DATA FOR THIS EXERCISE Start Marker

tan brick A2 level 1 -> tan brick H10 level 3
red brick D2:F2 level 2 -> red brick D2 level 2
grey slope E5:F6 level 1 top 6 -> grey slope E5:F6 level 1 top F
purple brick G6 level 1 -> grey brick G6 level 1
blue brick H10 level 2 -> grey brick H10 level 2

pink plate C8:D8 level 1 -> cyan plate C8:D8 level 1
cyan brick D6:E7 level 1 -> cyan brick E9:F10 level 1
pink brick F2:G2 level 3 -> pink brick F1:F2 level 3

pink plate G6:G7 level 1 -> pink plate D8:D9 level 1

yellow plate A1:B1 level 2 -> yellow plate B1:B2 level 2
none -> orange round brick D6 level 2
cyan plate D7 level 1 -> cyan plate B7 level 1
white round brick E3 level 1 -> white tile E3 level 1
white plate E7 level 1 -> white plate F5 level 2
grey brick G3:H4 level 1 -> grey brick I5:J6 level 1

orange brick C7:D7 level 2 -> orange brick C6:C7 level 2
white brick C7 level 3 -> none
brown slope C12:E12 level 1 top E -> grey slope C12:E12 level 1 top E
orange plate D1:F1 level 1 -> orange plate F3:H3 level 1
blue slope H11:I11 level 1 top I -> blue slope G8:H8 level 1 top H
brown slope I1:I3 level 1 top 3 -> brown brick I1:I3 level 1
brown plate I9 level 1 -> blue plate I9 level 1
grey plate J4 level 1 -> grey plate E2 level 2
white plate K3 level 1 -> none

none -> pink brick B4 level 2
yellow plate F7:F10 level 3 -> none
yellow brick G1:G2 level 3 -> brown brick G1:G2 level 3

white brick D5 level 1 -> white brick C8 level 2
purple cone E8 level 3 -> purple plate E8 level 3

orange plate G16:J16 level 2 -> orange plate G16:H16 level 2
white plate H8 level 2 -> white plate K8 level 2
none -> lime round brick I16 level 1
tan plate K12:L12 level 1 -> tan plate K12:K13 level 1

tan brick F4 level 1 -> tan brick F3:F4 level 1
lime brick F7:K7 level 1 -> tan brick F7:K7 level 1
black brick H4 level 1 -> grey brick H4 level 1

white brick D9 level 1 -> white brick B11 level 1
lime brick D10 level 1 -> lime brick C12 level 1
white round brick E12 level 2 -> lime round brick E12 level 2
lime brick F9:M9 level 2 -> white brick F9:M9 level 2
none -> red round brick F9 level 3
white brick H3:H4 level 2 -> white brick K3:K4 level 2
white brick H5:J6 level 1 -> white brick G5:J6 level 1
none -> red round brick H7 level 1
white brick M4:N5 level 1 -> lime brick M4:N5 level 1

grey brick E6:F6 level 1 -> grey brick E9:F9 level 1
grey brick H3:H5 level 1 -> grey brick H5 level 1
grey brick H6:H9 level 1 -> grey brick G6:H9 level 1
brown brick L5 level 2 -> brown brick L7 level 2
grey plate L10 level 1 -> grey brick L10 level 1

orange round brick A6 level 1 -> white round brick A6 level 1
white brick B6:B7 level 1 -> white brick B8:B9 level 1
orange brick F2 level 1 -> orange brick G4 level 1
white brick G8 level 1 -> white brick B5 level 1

DATA FOR THIS EXERCISE End Marker

▸ ASSIGNED TASK:
Without any alteration, the preceding material should be retyped in full.

▸ TASK SOLUTION:
tan brick A2 level 1 -> tan brick H10 level 3
red brick D2:F2 level 2 -> red brick D2 level 2
grey slope E5:F6 level 1 top 6 -> grey slope E5:F6 level 1 top F
purple brick G6 level 1 -> grey brick G6 level 1
blue brick H10 level 2 -> grey brick H10 level 2

pink plate C8:D8 level 1 -> cyan plate C8:D8 level 1
cyan brick D6:E7 level 1 -> cyan brick E9:F10 level 1
pink brick F2:G2 level 3 -> pink brick F1:F2 level 3

pink plate G6:G7 level 1 -> pink plate D8:D9 level 1

yellow plate A1:B1 level 2 -> yellow plate B1:B2 level 2
none -> orange round brick D6 level 2
cyan plate D7 level 1 -> cyan plate B7 level 1
white round brick E3 level 1 -> white tile E3 level 1
white plate E7 level 1 -> white plate F5 level 2
grey brick G3:H4 level 1 -> grey brick I5:J6 level 1

orange brick C7:D7 level 2 -> orange brick C6:C7 level 2
white brick C7 level 3 -> none
brown slope C12:E12 level 1 top E -> grey slope C12:E12 level 1 top E
orange plate D1:F1 level 1 -> orange plate F3:H3 level 1
blue slope H11:I11 level 1 top I -> blue slope G8:H8 level 1 top H
brown slope I1:I3 level 1 top 3 -> brown brick I1:I3 level 1
brown plate I9 level 1 -> blue plate I9 level 1
grey plate J4 level 1 -> grey plate E2 level 2
white plate K3 level 1 -> none

none -> pink brick B4 level 2
yellow plate F7:F10 level 3 -> none
yellow brick G1:G2 level 3 -> brown brick G1:G2 level 3

white brick D5 level 1 -> white brick C8 level 2
purple cone E8 level 3 -> purple plate E8 level 3

orange plate G16:J16 level 2 -> orange plate G16:H16 level 2
white plate H8 level 2 -> white plate K8 level 2
none -> lime round brick I16 level 1
tan plate K12:L12 level 1 -> tan plate K12:K13 level 1

tan brick F4 level 1 -> tan brick F3:F4 level 1
lime brick F7:K7 level 1 -> tan brick F7:K7 level 1
black brick H4 level 1 -> grey brick H4 level 1

white brick D9 level 1 -> white brick B11 level 1
lime brick D10 level 1 -> lime brick C12 level 1
white round brick E12 level 2 -> lime round brick E12 level 2
lime brick F9:M9 level 2 -> white brick F9:M9 level 2
none -> red round brick F9 level 3
white brick H3:H4 level 2 -> white brick K3:K4 level 2
white brick H5:J6 level 1 -> white brick G5:J6 level 1
none -> red round brick H7 level 1
white brick M4:N5 level 1 -> lime brick M4:N5 level 1

grey brick E6:F6 level 1 -> grey brick E9:F9 level 1
grey brick H3:H5 level 1 -> grey brick H5 level 1
grey brick H6:H9 level 1 -> grey brick G6:H9 level 1
brown brick L5 level 2 -> brown brick L7 level 2
grey plate L10 level 1 -> grey brick L10 level 1

orange round brick A6 level 1 -> white round brick A6 level 1
white brick B6:B7 level 1 -> white brick B8:B9 level 1
orange brick F2 level 1 -> orange brick G4 level 1
white brick G8 level 1 -> white brick B5 level 1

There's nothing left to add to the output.